# WHAT NEEDS TO BE DONE
From the entries below, please output exactly the lines starting at the one containing "(532, 284) = (697, 316): none -> black cone" and ending at the one containing "(797, 541) = (542, 604): turquoise", both included.

# DATA PROVIDED
*** Block opens ***

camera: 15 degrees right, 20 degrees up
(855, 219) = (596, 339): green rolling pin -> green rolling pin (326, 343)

*** Block closes ***
*** Block opens ***

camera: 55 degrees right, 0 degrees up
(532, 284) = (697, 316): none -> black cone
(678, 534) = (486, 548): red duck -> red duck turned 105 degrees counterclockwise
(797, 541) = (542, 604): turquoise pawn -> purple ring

*** Block closes ***
*** Block opens ***

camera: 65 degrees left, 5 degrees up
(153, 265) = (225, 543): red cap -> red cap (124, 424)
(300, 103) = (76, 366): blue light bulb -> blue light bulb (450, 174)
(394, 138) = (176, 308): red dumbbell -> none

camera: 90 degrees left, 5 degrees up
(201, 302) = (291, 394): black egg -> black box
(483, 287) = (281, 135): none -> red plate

*** Block closes ***

# ANSWER FOR THIS EXERCISE
(532, 284) = (697, 316): none -> black cone
(678, 534) = (486, 548): red duck -> red duck turned 105 degrees counterclockwise
(797, 541) = (542, 604): turquoise pawn -> purple ring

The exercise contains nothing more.